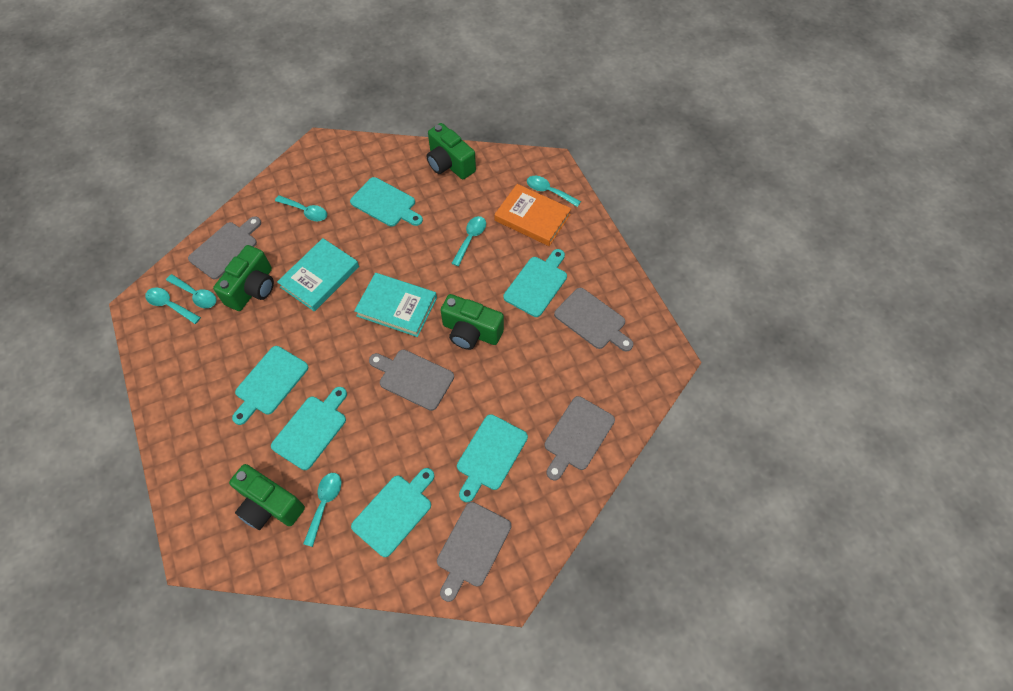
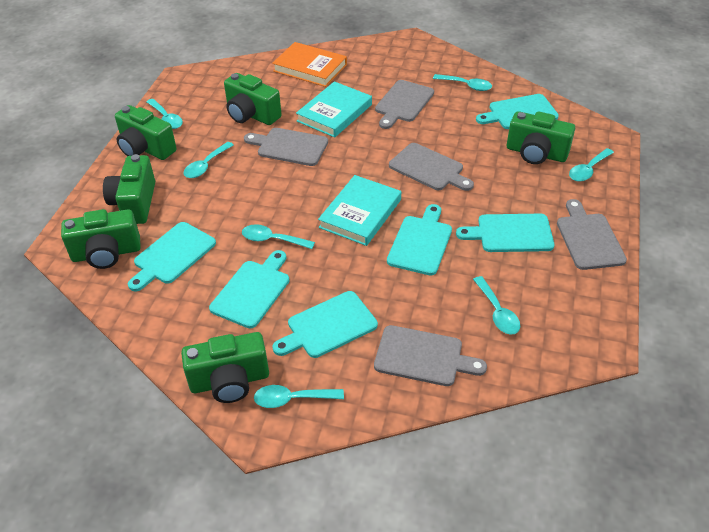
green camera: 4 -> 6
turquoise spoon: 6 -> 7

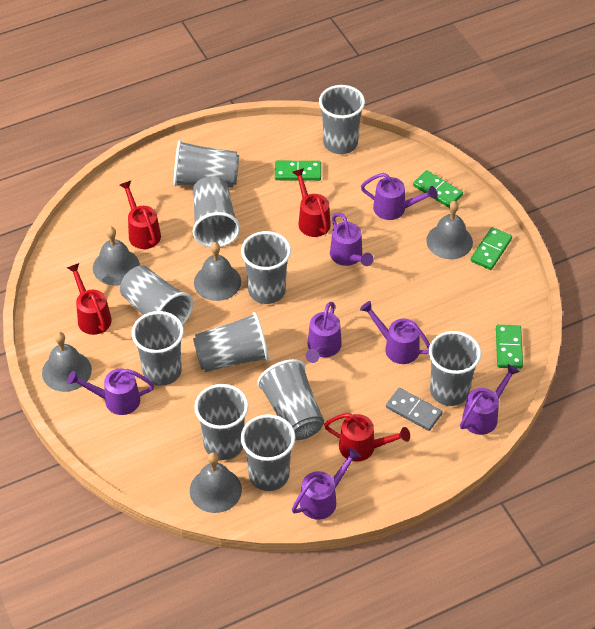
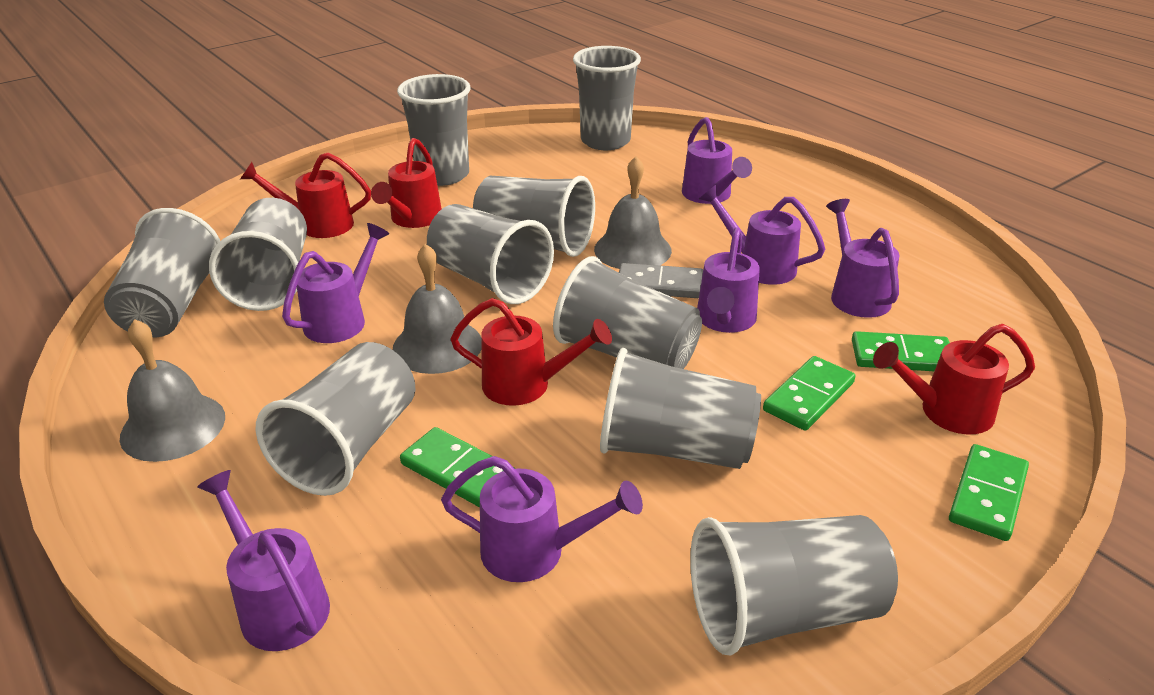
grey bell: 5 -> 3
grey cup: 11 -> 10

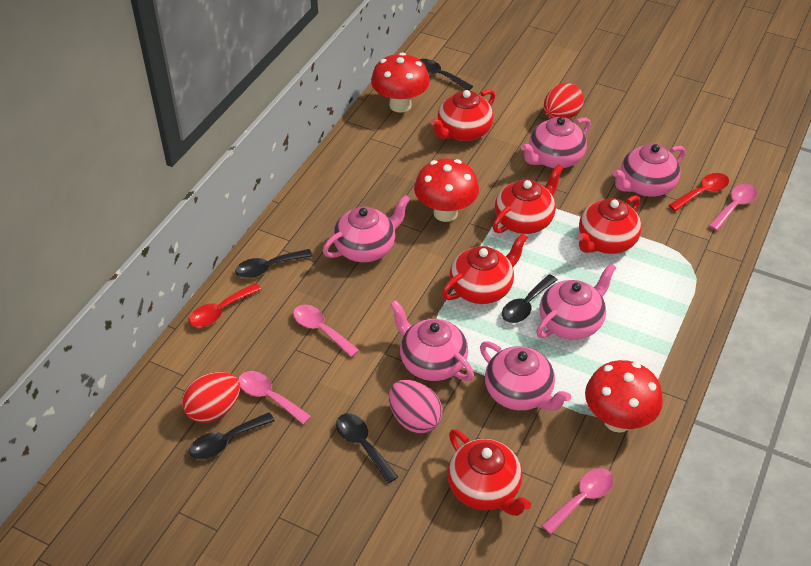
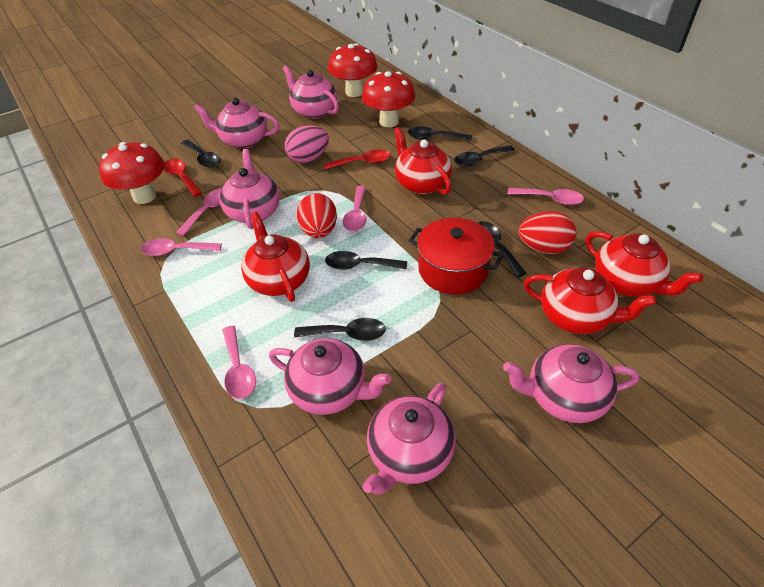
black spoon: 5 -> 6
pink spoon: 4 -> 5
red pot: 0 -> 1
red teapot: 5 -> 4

============================================================

WORK TO BE COMPLETED - Please return all lines in the material above that include the word "spoon".

ANSWER SECTION -
turquoise spoon: 6 -> 7
black spoon: 5 -> 6
pink spoon: 4 -> 5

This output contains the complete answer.